• **DATA**
──────
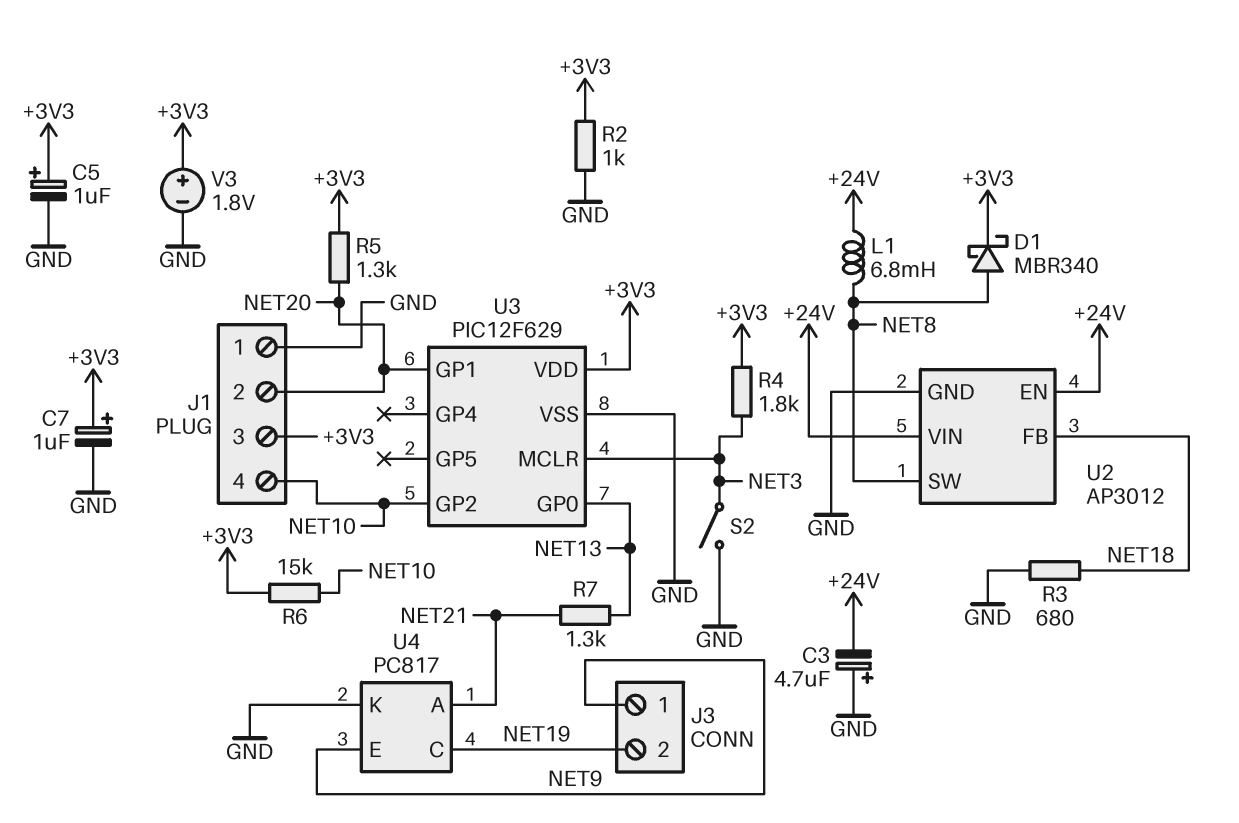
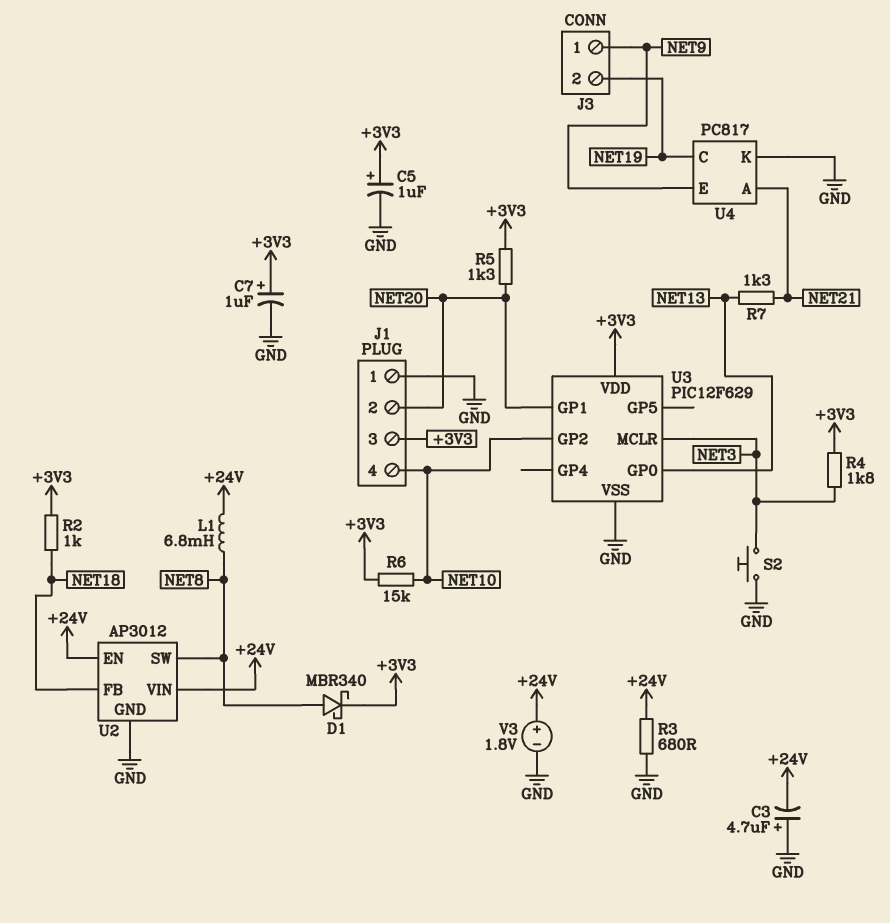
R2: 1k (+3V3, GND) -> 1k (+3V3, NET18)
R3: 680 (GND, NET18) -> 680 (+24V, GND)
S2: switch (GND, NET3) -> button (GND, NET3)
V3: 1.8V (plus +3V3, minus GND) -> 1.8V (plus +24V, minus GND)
──────
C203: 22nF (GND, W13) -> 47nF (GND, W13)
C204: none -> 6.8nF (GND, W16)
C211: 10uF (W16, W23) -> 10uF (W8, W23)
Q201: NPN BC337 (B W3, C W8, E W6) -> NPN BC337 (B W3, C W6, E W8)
──────
• **TASK**
Transcribe each line of the data above, unaltered, from the one where "R2: 1k (+3V3, GND) -> 1k (+3V3, NET18)" appears to the one where "V3: 1.8V (plus" appears, inclusive of both.

• **ANSWER FOR THIS EXERCISE**
R2: 1k (+3V3, GND) -> 1k (+3V3, NET18)
R3: 680 (GND, NET18) -> 680 (+24V, GND)
S2: switch (GND, NET3) -> button (GND, NET3)
V3: 1.8V (plus +3V3, minus GND) -> 1.8V (plus +24V, minus GND)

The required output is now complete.